[Opening Data in this exercise section]

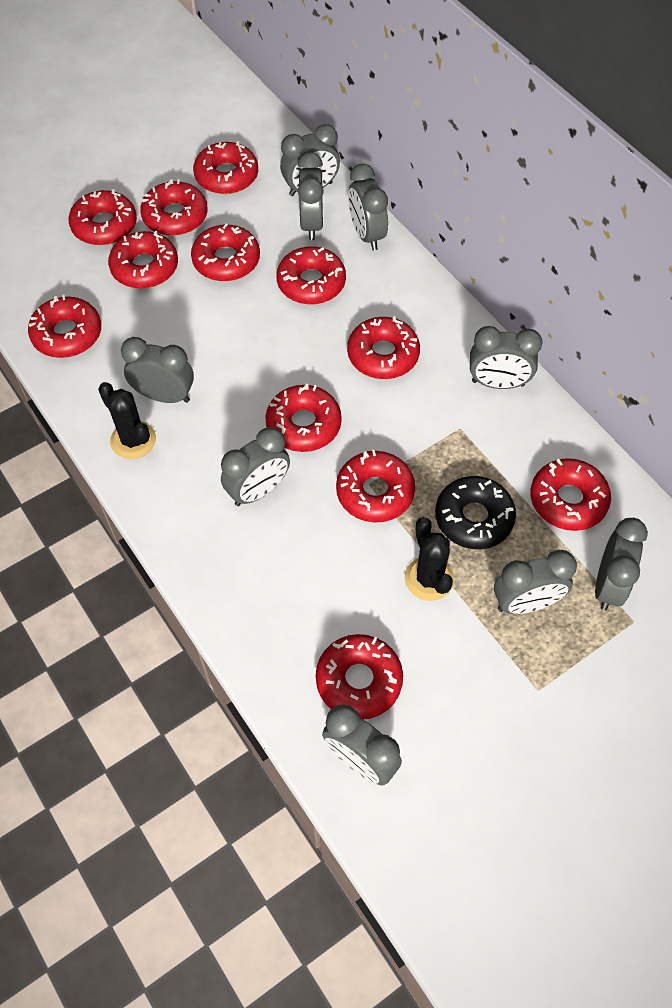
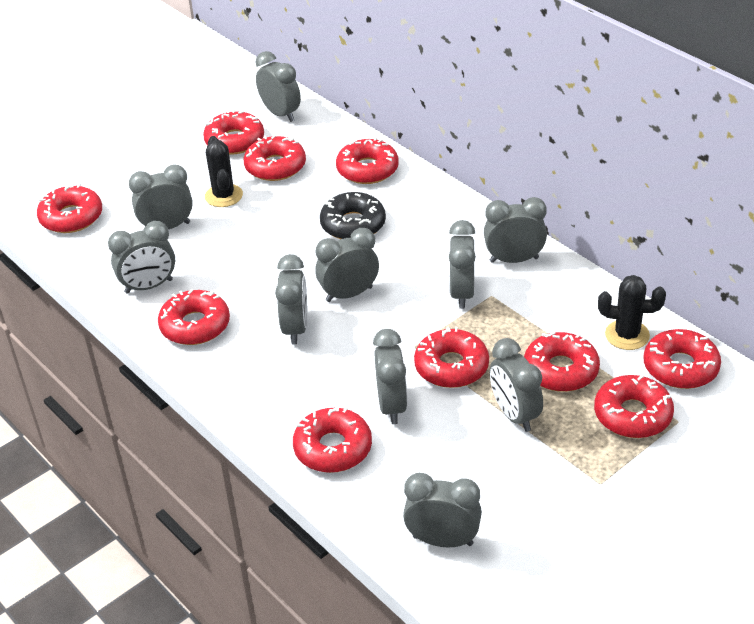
grey clock: 9 -> 10
red donut: 12 -> 10

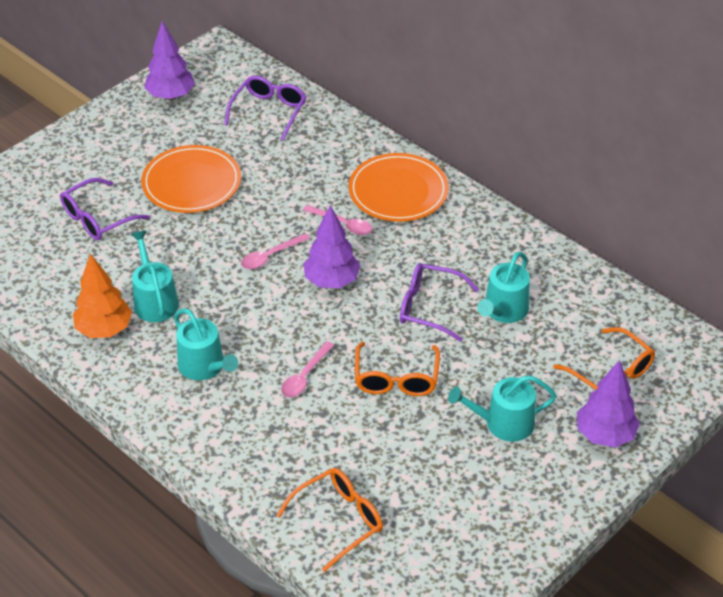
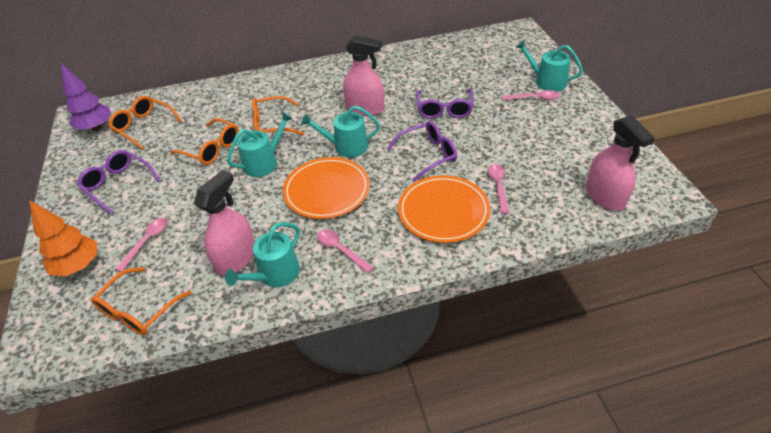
orange glasses: 3 -> 4
pink spoon: 3 -> 4
pink spray bottle: 0 -> 3
purple tree: 3 -> 1

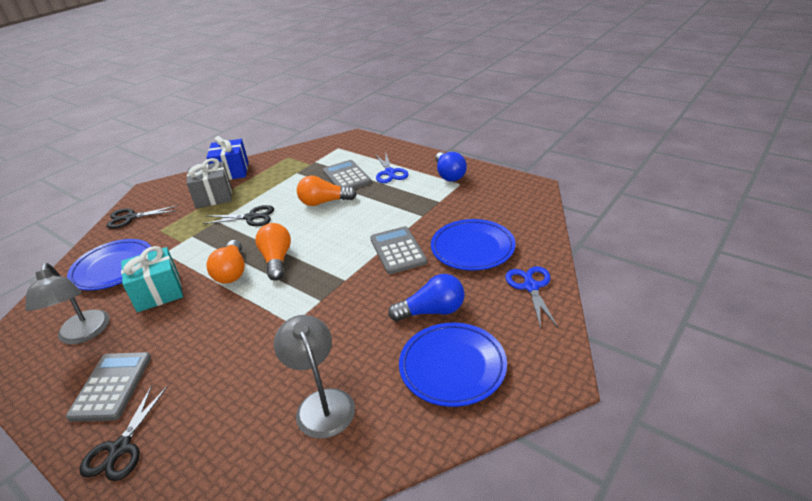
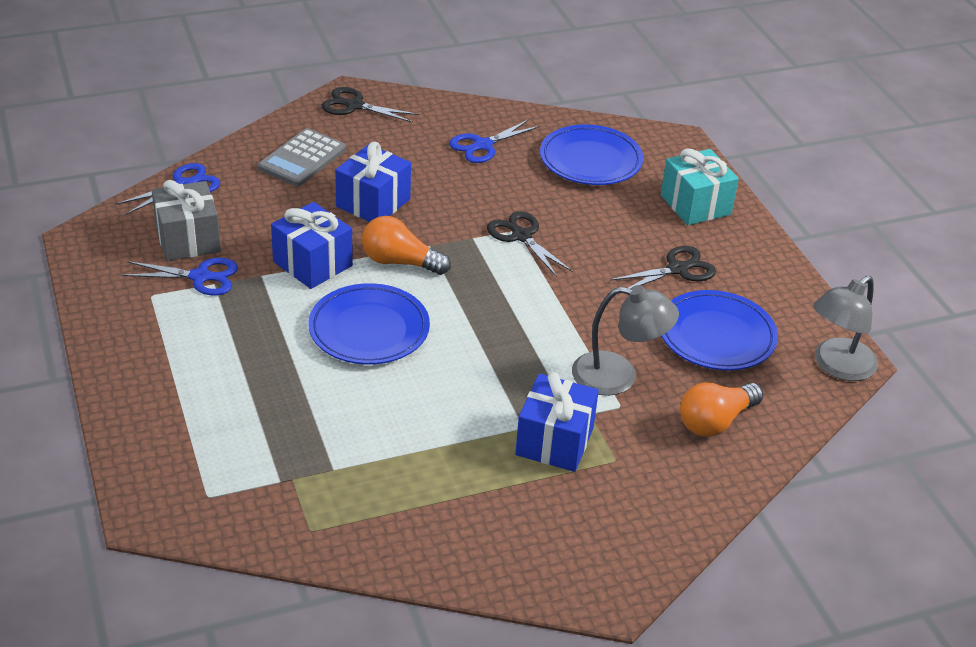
blue gift: 1 -> 3
blue light bulb: 2 -> 0
blue scissors: 2 -> 3
grey calculator: 3 -> 1
orange light bulb: 3 -> 2

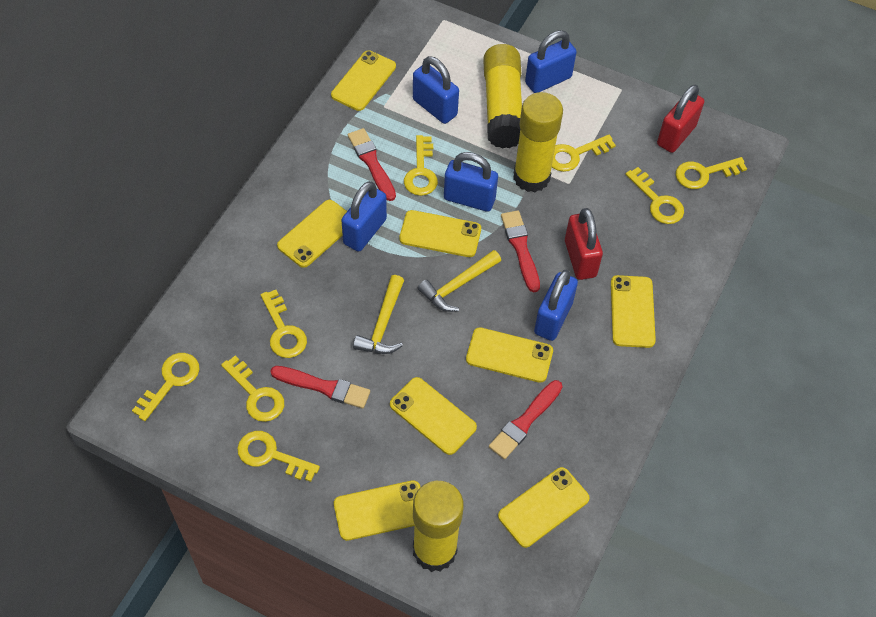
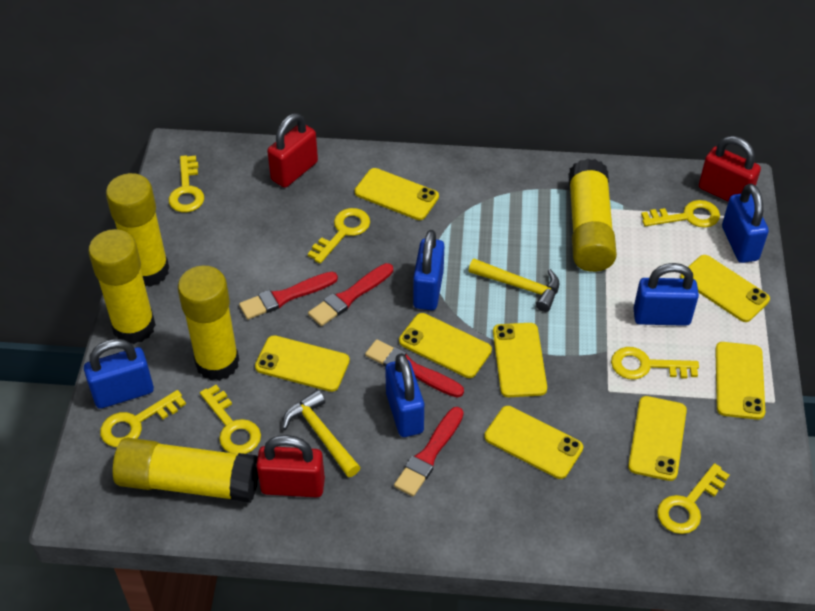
red padlock: 2 -> 3
yellow glue stick: 3 -> 5
yellow key: 8 -> 7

[Closing Data in this exercise section]

Repeat exactly the lines from the start of the entries down to the line with "red padlock: 2 -> 3", keeping both ends but none of the pictures.

grey clock: 9 -> 10
red donut: 12 -> 10

orange glasses: 3 -> 4
pink spoon: 3 -> 4
pink spray bottle: 0 -> 3
purple tree: 3 -> 1

blue gift: 1 -> 3
blue light bulb: 2 -> 0
blue scissors: 2 -> 3
grey calculator: 3 -> 1
orange light bulb: 3 -> 2

red padlock: 2 -> 3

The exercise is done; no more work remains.